_Work order_:
Copy the data exactly; pictures stay out of the copy.

Data shown START

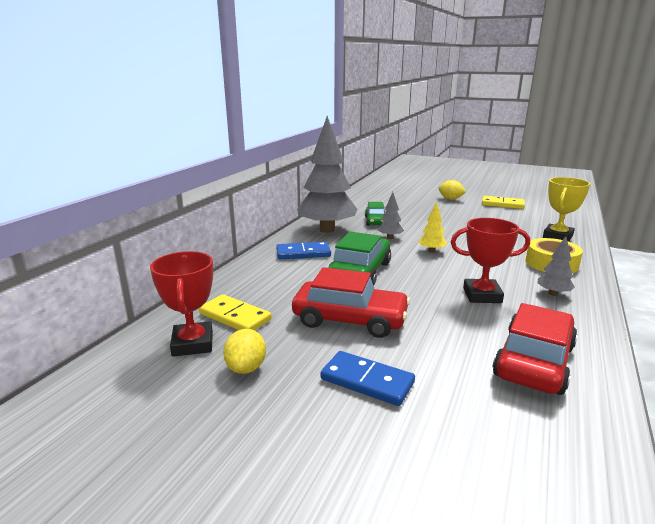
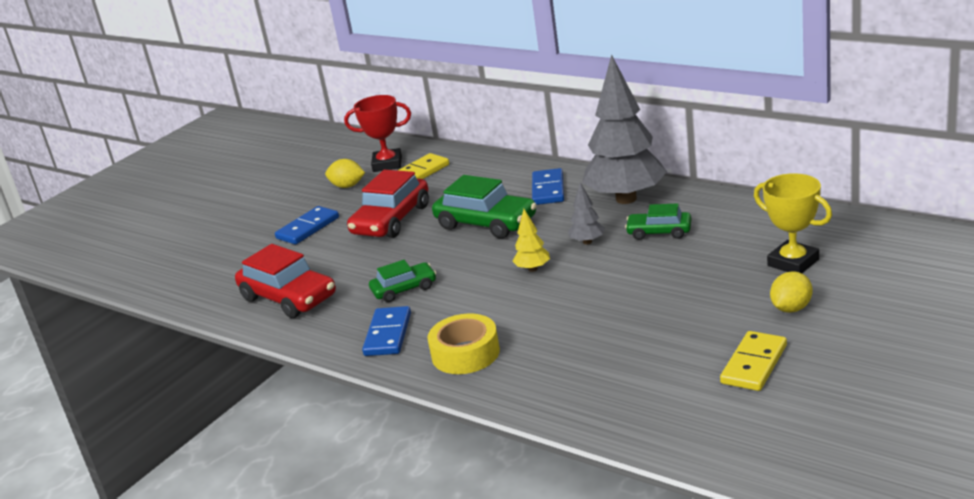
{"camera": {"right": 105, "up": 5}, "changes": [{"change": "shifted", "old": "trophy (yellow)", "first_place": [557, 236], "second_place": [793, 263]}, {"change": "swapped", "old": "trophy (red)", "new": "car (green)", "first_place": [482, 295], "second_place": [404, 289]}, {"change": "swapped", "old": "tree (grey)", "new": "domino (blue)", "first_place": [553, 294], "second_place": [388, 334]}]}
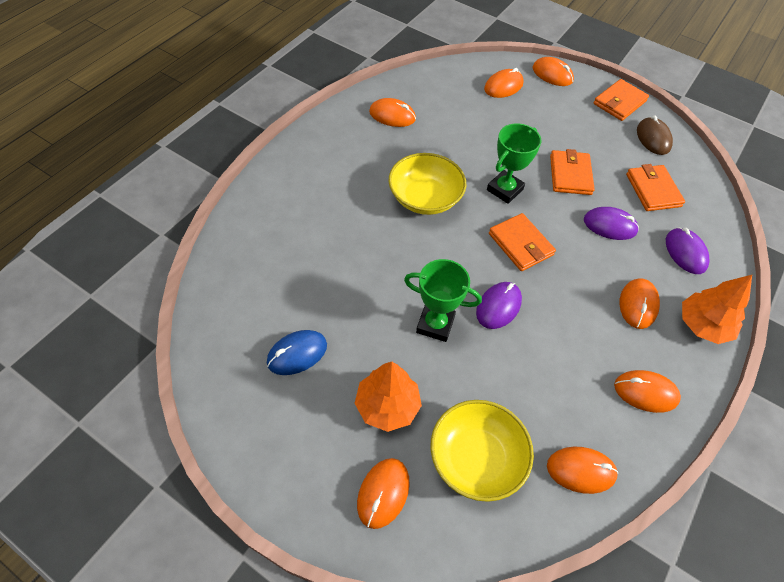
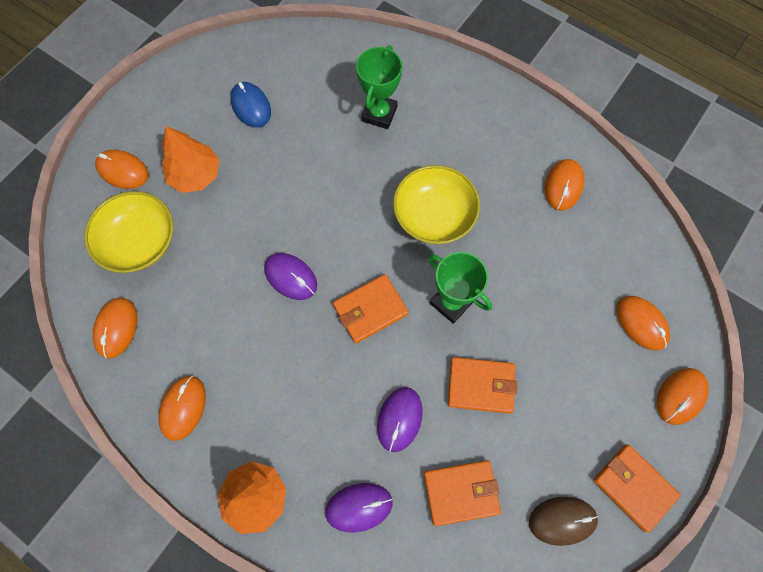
{"camera": {"right": 95, "up": 15}, "changes": [{"change": "gone", "old": "mouse (orange)", "first_place": [638, 305]}, {"change": "shifted", "old": "trophy (green)", "first_place": [435, 324], "second_place": [379, 114]}]}
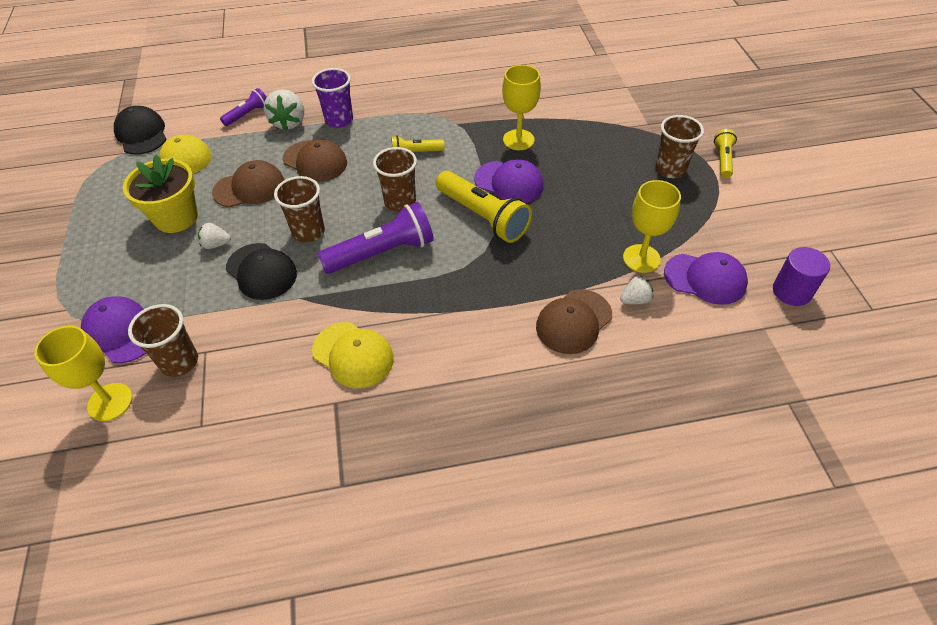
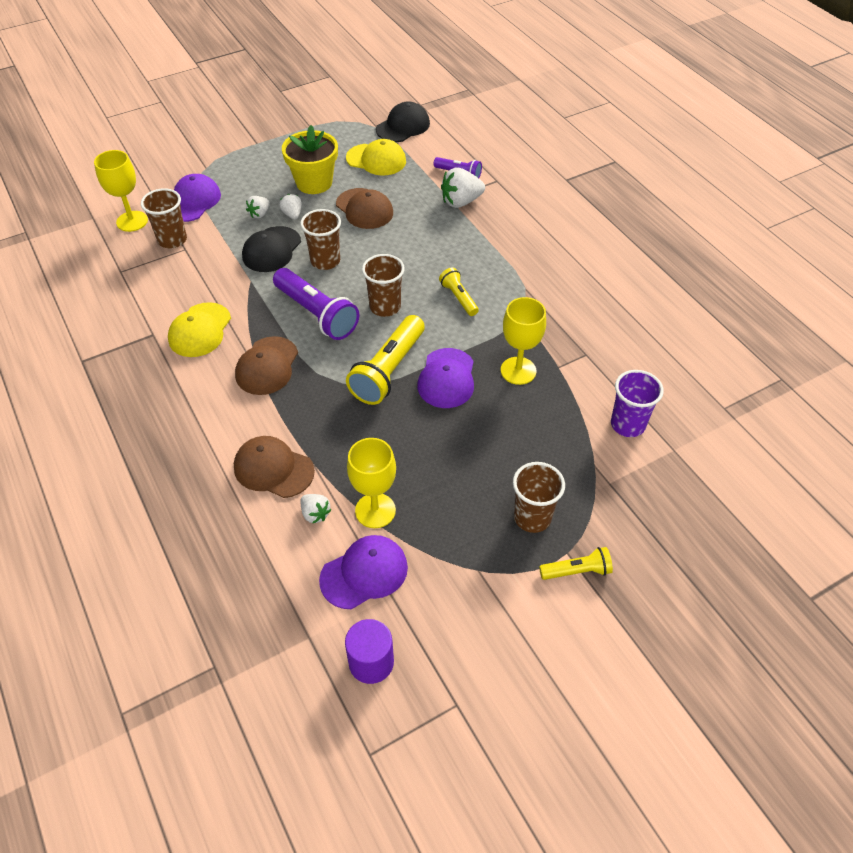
{"camera": {"right": 70, "up": 0}, "changes": [{"change": "new", "new": "strawberry (white)", "second_place": [259, 214]}, {"change": "shifted", "old": "cap (brown)", "first_place": [315, 161], "second_place": [267, 366]}, {"change": "shifted", "old": "cup (purple)", "first_place": [339, 120], "second_place": [627, 424]}, {"change": "rotated", "old": "cap (purple)", "first_place": [705, 279], "second_place": [364, 573], "degrees": -120}]}
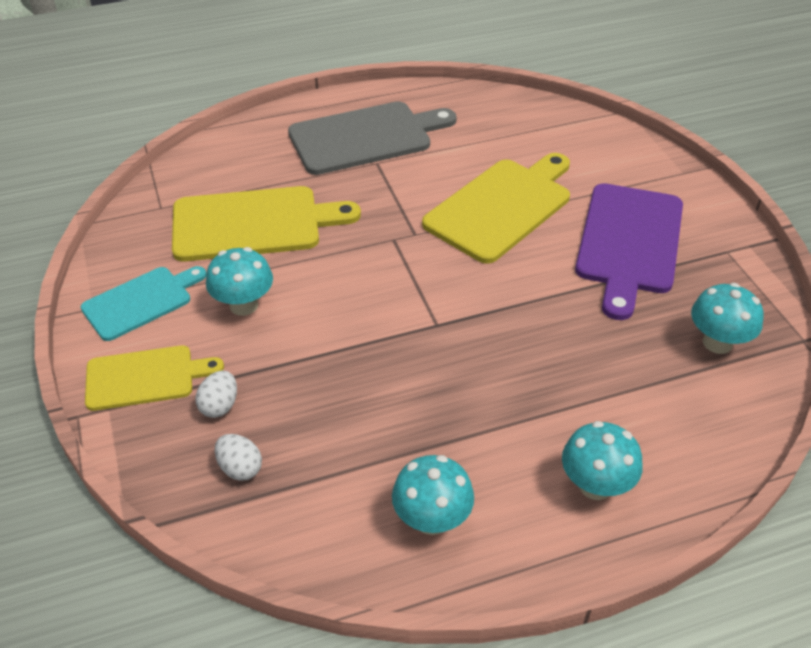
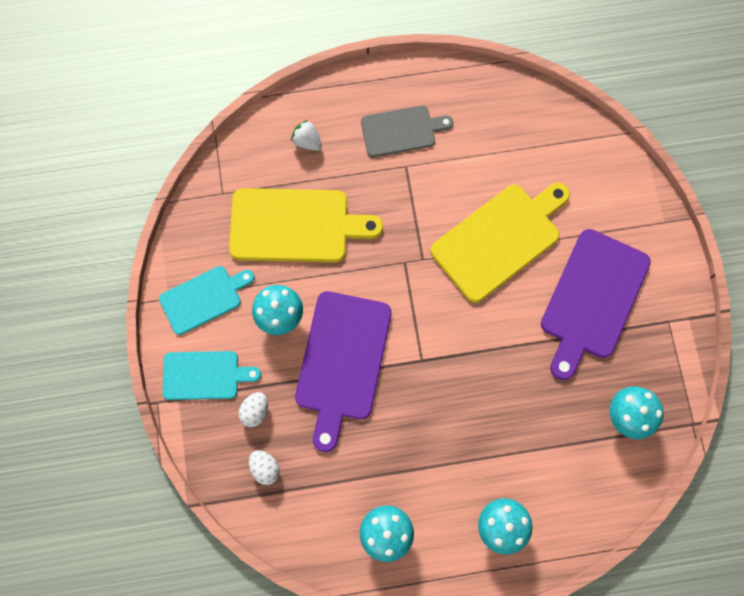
{"camera": {"right": 10, "up": 30}, "changes": [{"change": "new", "new": "strawberry (white)", "second_place": [307, 142]}, {"change": "new", "new": "cutting board (purple)", "second_place": [342, 361]}, {"change": "repainted", "old": "cutting board (yellow)", "new": "cutting board (turquoise)", "first_place": [145, 377], "second_place": [204, 375]}, {"change": "scaled", "old": "cutting board (grey)", "first_place": [365, 137], "second_place": [401, 131], "factor": 0.62}]}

Data shown END

_Written solution_:
{"camera": {"right": 105, "up": 5}, "changes": [{"change": "shifted", "old": "trophy (yellow)", "first_place": [557, 236], "second_place": [793, 263]}, {"change": "swapped", "old": "trophy (red)", "new": "car (green)", "first_place": [482, 295], "second_place": [404, 289]}, {"change": "swapped", "old": "tree (grey)", "new": "domino (blue)", "first_place": [553, 294], "second_place": [388, 334]}]}
{"camera": {"right": 95, "up": 15}, "changes": [{"change": "gone", "old": "mouse (orange)", "first_place": [638, 305]}, {"change": "shifted", "old": "trophy (green)", "first_place": [435, 324], "second_place": [379, 114]}]}
{"camera": {"right": 70, "up": 0}, "changes": [{"change": "new", "new": "strawberry (white)", "second_place": [259, 214]}, {"change": "shifted", "old": "cap (brown)", "first_place": [315, 161], "second_place": [267, 366]}, {"change": "shifted", "old": "cup (purple)", "first_place": [339, 120], "second_place": [627, 424]}, {"change": "rotated", "old": "cap (purple)", "first_place": [705, 279], "second_place": [364, 573], "degrees": -120}]}
{"camera": {"right": 10, "up": 30}, "changes": [{"change": "new", "new": "strawberry (white)", "second_place": [307, 142]}, {"change": "new", "new": "cutting board (purple)", "second_place": [342, 361]}, {"change": "repainted", "old": "cutting board (yellow)", "new": "cutting board (turquoise)", "first_place": [145, 377], "second_place": [204, 375]}, {"change": "scaled", "old": "cutting board (grey)", "first_place": [365, 137], "second_place": [401, 131], "factor": 0.62}]}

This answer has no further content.